Data
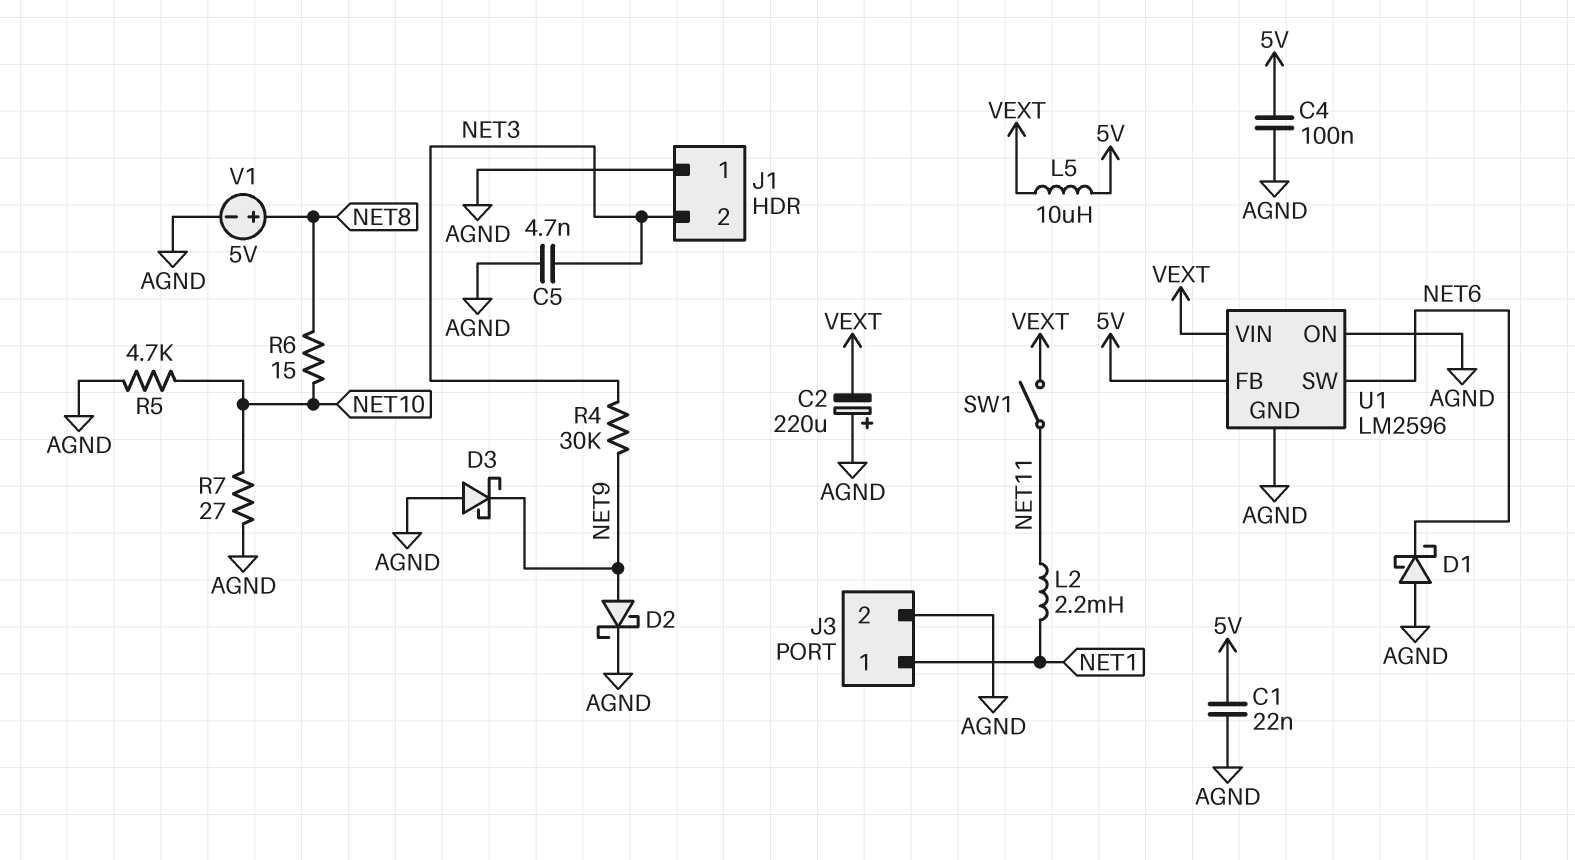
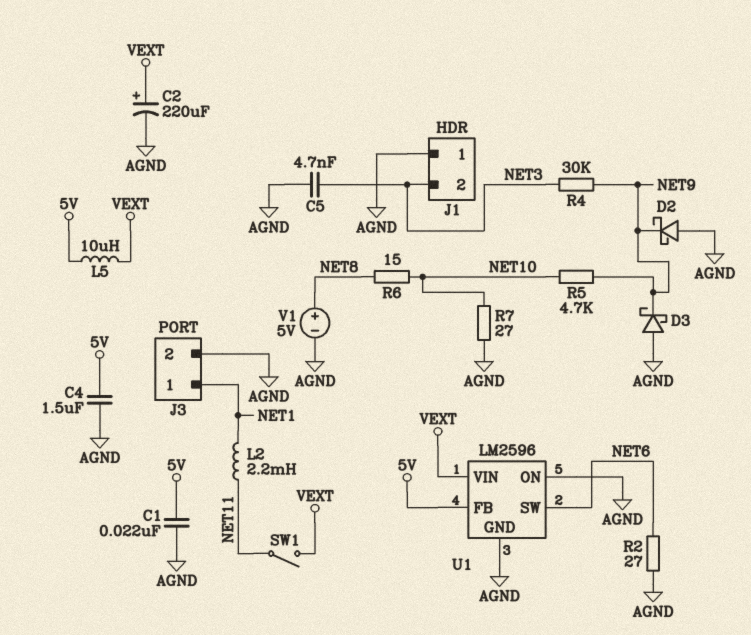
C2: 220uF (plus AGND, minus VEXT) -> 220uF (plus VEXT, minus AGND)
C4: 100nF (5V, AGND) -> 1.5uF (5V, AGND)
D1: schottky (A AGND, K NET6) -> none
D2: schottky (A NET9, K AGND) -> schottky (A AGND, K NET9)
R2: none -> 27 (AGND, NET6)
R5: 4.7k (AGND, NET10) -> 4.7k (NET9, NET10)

About this exercise
In the entries above, some lines may contain the string "none"; report how many, without additional comment.

Result of the task
2